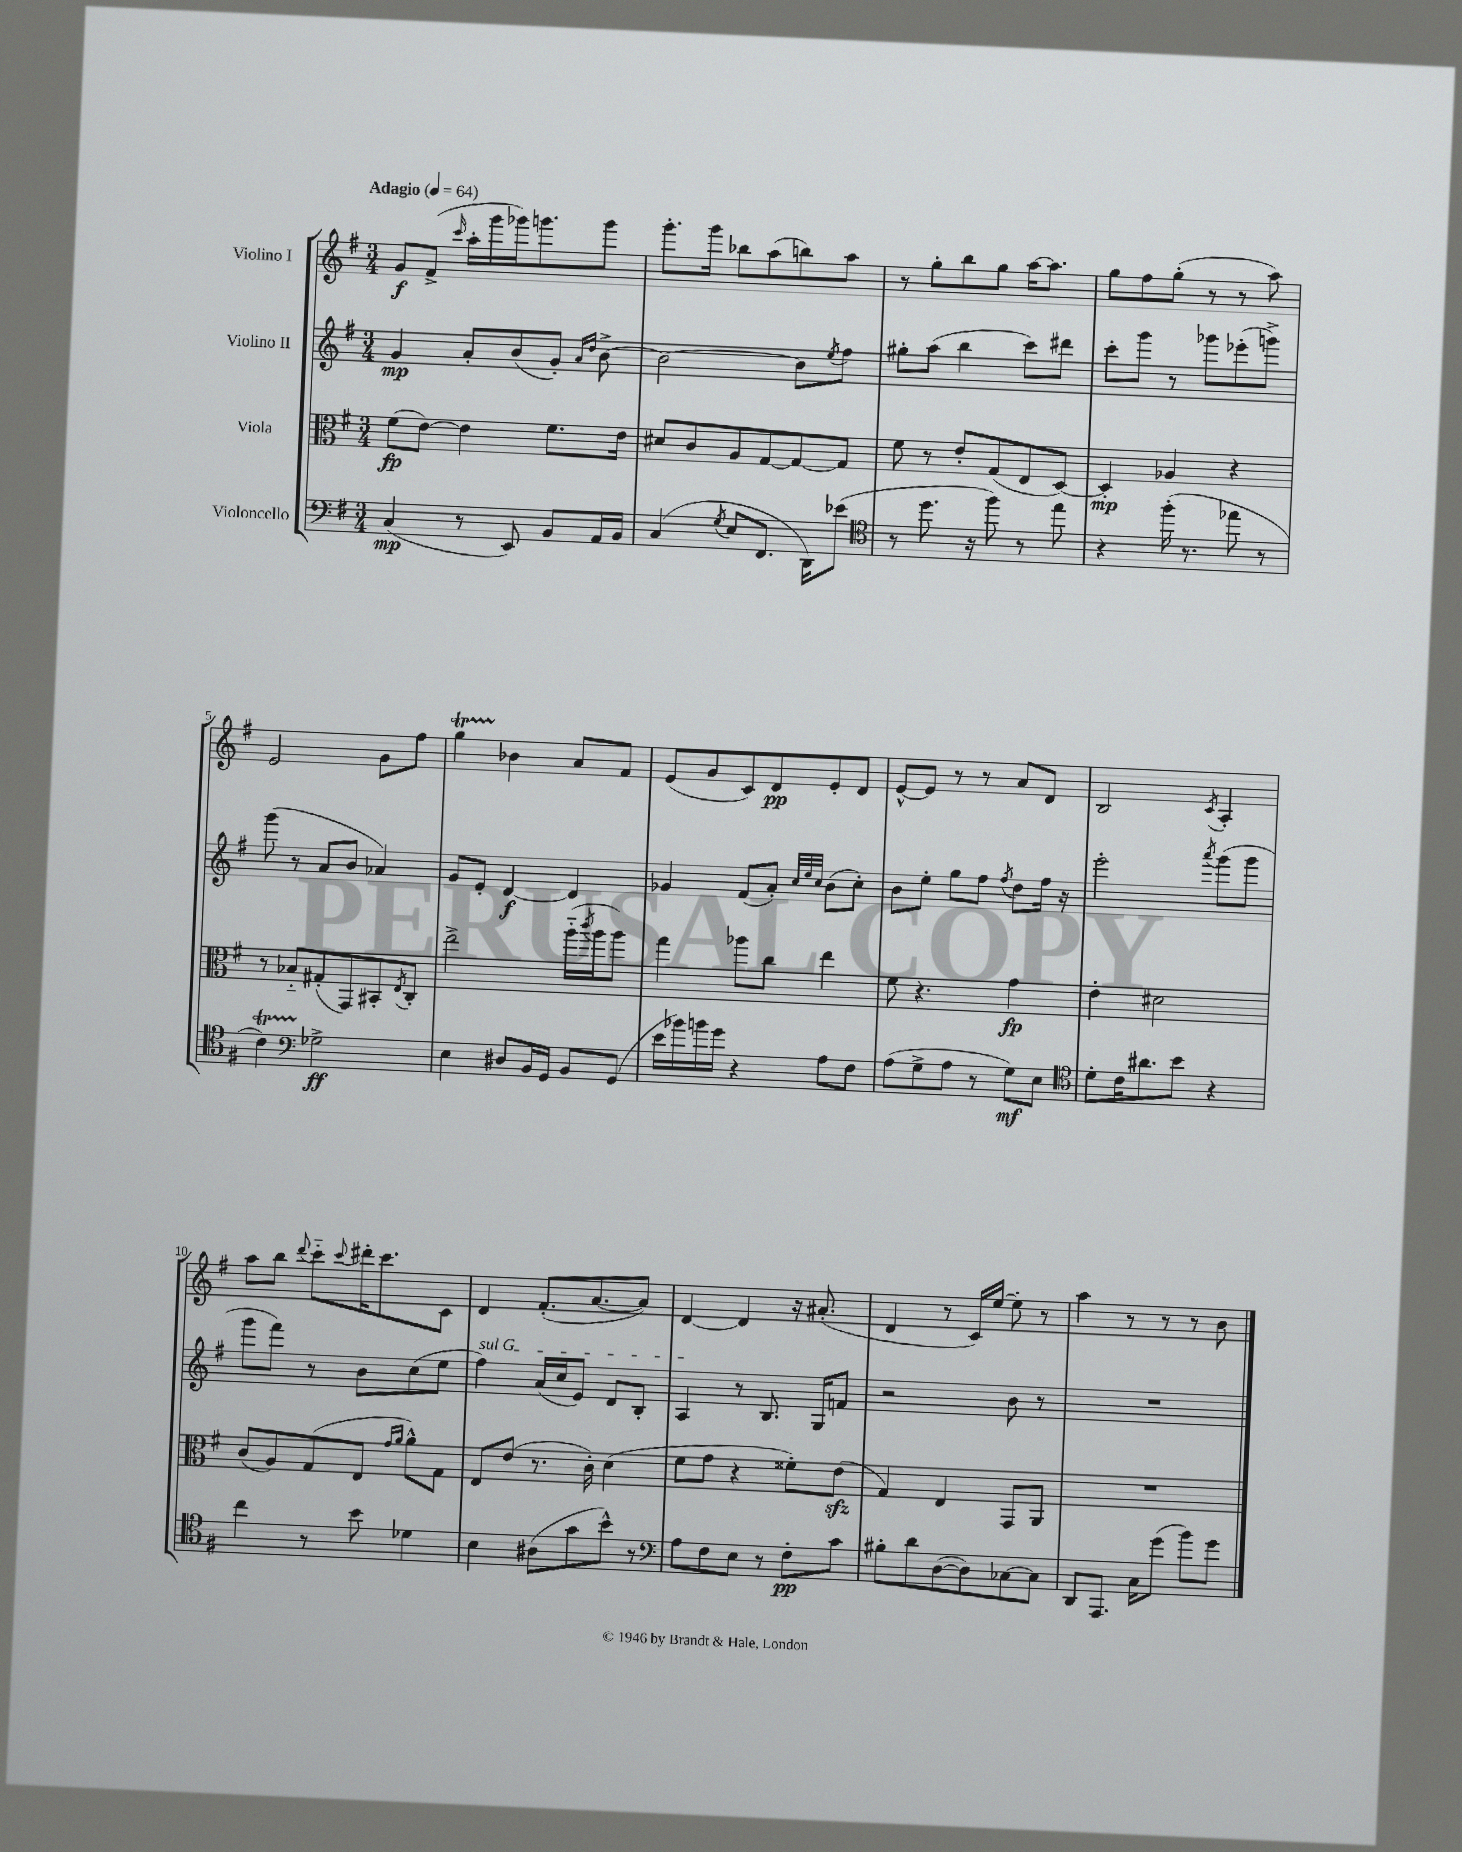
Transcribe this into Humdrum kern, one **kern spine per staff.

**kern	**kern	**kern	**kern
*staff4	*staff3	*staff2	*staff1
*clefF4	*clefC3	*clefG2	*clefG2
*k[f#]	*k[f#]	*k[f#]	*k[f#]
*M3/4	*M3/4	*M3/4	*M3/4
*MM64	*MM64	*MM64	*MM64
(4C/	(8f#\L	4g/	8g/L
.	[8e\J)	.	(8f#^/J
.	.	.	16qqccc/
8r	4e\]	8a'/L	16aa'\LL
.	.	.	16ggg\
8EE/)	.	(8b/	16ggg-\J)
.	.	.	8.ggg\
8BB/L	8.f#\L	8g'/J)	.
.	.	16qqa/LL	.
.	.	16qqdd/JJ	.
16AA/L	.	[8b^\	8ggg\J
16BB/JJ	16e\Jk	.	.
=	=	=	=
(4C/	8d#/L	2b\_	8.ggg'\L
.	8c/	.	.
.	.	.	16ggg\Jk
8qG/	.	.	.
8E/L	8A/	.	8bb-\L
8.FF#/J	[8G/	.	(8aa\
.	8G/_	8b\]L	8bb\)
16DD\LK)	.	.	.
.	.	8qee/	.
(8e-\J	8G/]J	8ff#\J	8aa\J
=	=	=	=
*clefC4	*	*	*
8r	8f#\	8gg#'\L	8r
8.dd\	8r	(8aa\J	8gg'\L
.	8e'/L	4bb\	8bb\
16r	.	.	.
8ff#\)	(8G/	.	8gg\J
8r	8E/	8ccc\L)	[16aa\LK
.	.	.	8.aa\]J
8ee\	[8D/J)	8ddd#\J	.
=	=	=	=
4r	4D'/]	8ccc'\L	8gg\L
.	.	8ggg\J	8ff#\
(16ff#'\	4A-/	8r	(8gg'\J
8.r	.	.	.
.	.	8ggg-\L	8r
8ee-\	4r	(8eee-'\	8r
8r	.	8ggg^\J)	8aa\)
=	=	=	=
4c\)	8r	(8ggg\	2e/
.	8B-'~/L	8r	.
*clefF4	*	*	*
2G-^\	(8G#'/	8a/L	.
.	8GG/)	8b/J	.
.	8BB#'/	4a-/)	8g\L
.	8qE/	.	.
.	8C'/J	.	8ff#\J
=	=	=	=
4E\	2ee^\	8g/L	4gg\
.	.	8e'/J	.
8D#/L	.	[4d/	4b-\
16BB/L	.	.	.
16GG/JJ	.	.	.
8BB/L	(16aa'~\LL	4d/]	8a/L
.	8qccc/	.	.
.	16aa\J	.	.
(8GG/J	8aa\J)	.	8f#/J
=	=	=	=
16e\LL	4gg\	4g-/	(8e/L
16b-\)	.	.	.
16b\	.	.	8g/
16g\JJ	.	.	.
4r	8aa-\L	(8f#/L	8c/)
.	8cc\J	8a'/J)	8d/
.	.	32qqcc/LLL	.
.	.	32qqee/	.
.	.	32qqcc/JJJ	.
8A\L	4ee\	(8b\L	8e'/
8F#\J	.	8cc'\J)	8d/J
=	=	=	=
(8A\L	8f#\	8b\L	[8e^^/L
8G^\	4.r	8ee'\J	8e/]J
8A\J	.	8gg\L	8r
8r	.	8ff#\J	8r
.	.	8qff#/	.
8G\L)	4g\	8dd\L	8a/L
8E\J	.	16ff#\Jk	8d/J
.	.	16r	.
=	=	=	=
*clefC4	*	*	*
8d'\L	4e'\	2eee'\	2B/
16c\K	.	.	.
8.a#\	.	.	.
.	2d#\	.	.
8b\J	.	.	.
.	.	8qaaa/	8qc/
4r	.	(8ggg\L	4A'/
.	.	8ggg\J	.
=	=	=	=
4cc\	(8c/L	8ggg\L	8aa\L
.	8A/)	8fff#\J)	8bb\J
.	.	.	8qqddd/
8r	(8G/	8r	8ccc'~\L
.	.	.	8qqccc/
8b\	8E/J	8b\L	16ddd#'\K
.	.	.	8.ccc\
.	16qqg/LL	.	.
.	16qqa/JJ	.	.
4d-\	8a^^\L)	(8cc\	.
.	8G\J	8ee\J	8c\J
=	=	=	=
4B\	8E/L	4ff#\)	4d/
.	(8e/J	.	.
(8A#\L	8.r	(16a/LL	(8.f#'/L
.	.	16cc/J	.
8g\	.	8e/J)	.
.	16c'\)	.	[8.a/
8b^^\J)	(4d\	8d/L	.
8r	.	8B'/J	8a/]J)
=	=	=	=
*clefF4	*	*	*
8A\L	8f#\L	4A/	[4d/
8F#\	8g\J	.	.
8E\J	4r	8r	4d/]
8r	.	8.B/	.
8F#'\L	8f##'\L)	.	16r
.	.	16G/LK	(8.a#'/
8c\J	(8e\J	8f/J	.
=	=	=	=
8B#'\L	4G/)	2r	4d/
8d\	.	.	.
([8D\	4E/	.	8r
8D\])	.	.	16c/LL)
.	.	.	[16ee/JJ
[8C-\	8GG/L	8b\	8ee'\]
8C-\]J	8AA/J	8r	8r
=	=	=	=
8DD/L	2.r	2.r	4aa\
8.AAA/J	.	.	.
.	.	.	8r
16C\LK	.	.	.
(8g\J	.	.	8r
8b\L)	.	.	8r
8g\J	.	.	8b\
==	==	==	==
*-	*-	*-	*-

++++++++++++++++++++

*Given exercise*. Which lines in the data above contain the string "kern"? Extract each of them in full.

*Exercise solution*.
Transcribe this into Humdrum kern, one **kern spine per staff.
**kern	**kern	**kern	**kern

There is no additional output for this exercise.